(Rows from a data source)
··········
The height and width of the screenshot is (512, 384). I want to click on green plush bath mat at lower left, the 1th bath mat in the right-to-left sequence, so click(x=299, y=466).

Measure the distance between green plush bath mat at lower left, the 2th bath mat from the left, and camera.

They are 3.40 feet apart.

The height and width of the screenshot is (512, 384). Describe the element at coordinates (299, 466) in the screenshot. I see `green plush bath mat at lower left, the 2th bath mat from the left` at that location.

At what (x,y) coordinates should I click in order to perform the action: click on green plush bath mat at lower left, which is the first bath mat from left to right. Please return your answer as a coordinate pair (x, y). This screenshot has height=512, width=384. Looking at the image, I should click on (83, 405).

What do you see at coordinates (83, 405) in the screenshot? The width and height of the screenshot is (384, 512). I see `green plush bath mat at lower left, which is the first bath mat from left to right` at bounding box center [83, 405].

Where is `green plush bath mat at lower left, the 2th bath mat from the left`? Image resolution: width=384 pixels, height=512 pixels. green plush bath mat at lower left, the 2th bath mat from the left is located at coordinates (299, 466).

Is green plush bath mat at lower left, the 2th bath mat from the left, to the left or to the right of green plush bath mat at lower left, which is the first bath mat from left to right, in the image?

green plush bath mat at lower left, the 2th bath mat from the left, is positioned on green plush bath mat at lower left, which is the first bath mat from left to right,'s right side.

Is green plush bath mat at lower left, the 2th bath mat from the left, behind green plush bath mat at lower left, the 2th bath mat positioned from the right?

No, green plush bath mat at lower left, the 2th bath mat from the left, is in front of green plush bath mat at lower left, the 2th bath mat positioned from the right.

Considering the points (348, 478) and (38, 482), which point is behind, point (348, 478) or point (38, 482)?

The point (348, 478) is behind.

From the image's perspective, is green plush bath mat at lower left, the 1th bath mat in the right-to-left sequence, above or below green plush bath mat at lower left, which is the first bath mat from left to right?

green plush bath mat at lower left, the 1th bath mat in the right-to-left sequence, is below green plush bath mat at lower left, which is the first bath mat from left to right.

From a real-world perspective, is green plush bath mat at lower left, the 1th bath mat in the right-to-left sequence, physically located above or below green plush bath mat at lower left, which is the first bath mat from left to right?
··········
▸ What is required:
Reproduce, word for word, the lines from the start of the rows through the line containing "They are 3.40 feet apart.", including both ends.

▸ Full response:
The height and width of the screenshot is (512, 384). I want to click on green plush bath mat at lower left, the 1th bath mat in the right-to-left sequence, so click(x=299, y=466).

Measure the distance between green plush bath mat at lower left, the 2th bath mat from the left, and camera.

They are 3.40 feet apart.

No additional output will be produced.